What is needed is an exact copy of the line with "none -> orange round brick E8 level 1" and all lines that follow it in the entries below, the last line included.

++++ RECORDS FOR THIS TASK

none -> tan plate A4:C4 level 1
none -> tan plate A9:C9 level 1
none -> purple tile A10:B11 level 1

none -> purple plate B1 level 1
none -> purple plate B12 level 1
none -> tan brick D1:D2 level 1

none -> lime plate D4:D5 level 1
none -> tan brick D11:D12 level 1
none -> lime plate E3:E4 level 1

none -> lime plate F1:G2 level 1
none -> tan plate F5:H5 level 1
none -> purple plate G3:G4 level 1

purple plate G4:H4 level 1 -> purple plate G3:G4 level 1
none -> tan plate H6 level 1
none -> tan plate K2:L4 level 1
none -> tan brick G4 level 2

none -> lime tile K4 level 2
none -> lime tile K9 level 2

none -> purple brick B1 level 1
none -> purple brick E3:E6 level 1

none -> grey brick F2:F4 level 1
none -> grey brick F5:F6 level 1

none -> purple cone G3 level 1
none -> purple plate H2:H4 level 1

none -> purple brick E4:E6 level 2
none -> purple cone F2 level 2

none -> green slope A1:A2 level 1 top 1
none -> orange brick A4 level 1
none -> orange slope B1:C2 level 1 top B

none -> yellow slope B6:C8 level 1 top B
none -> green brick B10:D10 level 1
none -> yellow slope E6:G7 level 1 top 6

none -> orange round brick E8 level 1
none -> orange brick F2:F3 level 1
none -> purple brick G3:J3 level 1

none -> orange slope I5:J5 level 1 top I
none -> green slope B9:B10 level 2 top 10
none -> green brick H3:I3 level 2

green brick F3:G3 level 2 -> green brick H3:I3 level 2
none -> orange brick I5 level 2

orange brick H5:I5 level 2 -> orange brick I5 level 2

++++++++

▸ OUTPUT
none -> orange round brick E8 level 1
none -> orange brick F2:F3 level 1
none -> purple brick G3:J3 level 1

none -> orange slope I5:J5 level 1 top I
none -> green slope B9:B10 level 2 top 10
none -> green brick H3:I3 level 2

green brick F3:G3 level 2 -> green brick H3:I3 level 2
none -> orange brick I5 level 2

orange brick H5:I5 level 2 -> orange brick I5 level 2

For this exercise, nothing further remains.